== Records provided
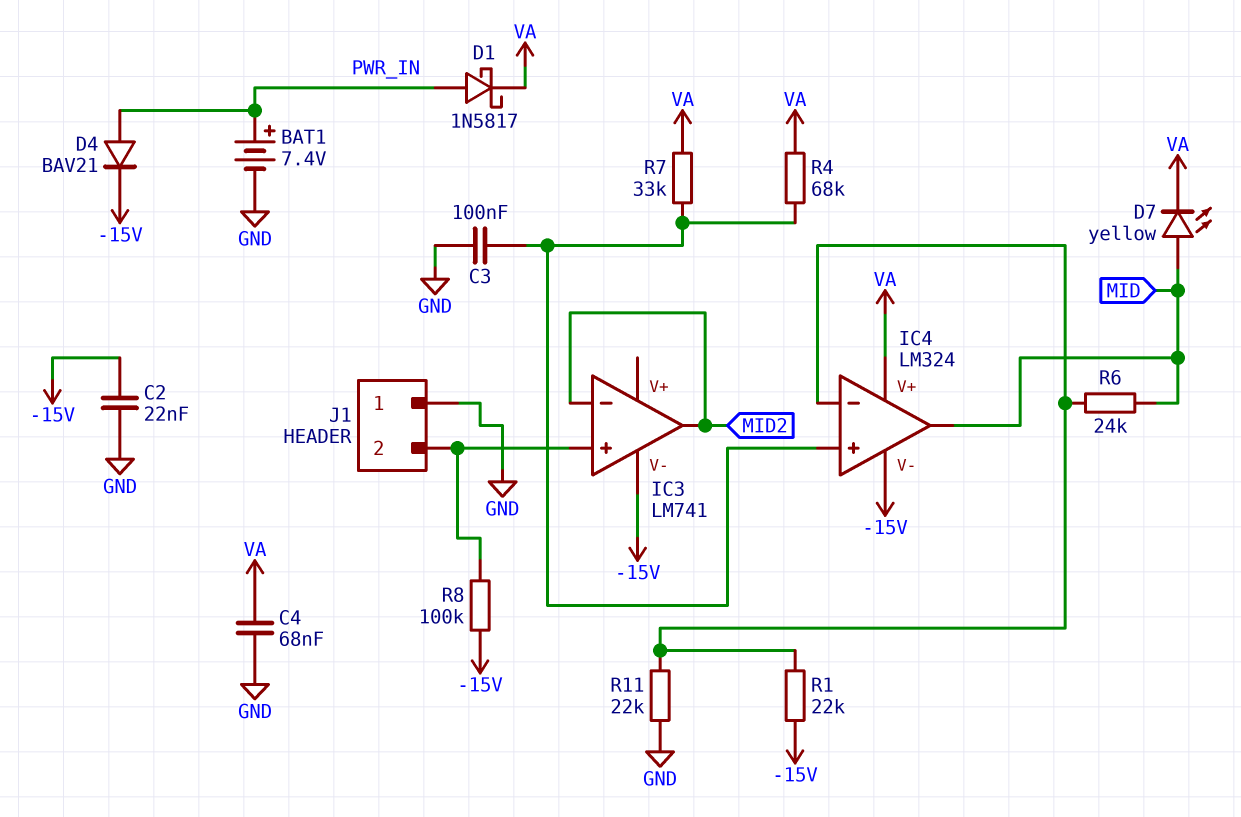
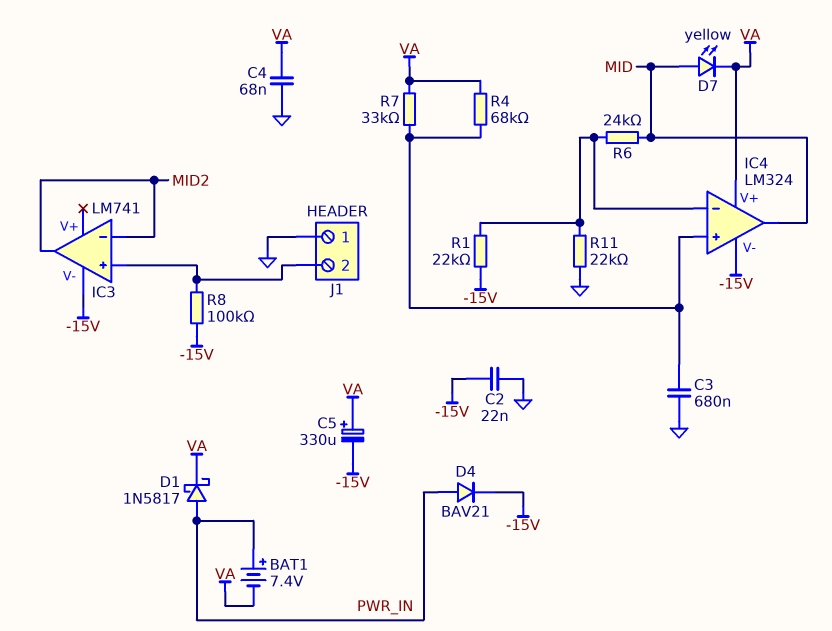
BAT1: 7.4V (plus PWR_IN, minus GND) -> 7.4V (plus PWR_IN, minus VA)
C3: 100nF (GND, IC4/in+) -> 680nF (GND, IC4/in+)
C5: none -> 330uF (plus VA, minus -15V)

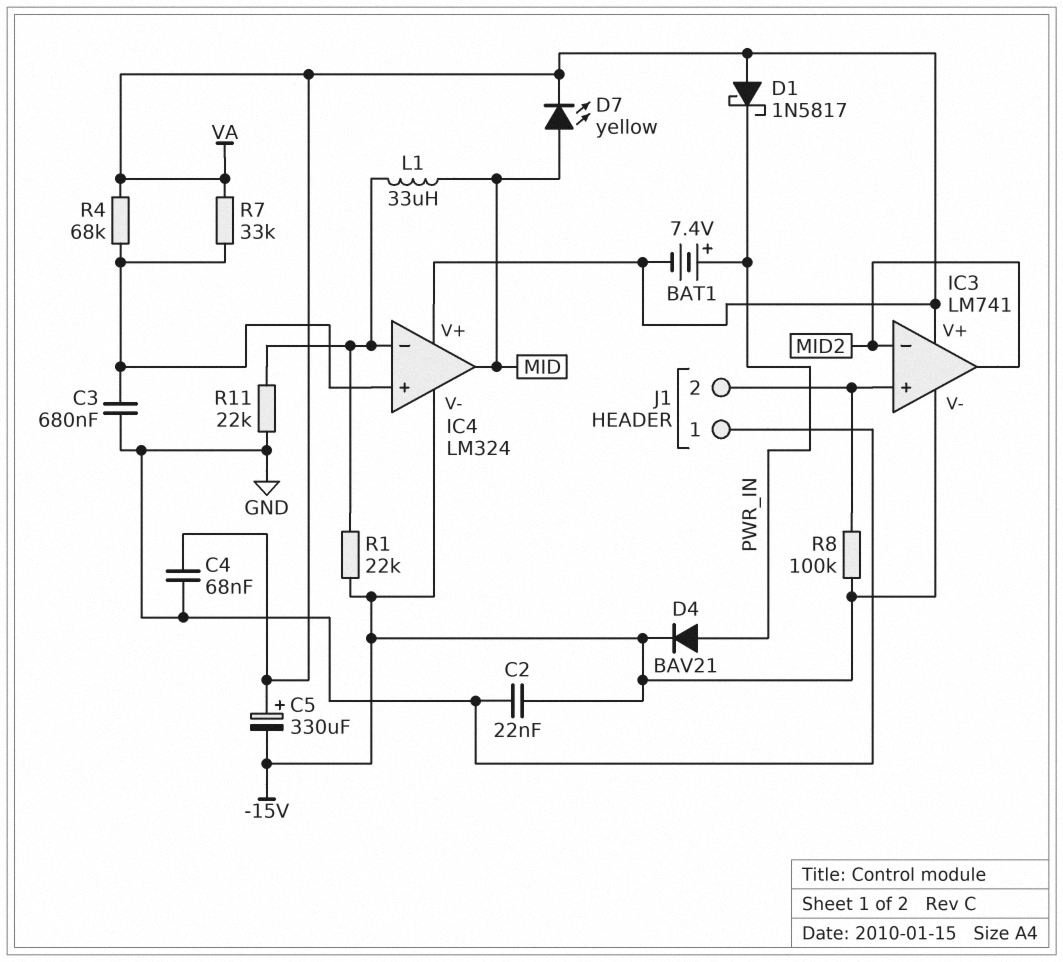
D1: schottky 1N5817 (A PWR_IN, K VA) -> schottky 1N5817 (A VA, K PWR_IN)
IC3 pin V+: none -> VA
L1: none -> 33uH (IC4/in-, MID)
R6: 24k (IC4/in-, MID) -> none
====
◆ **Assignment**
Lines containing the word "minus" must all be returned from the material above.

◆ **Solution**
BAT1: 7.4V (plus PWR_IN, minus GND) -> 7.4V (plus PWR_IN, minus VA)
C5: none -> 330uF (plus VA, minus -15V)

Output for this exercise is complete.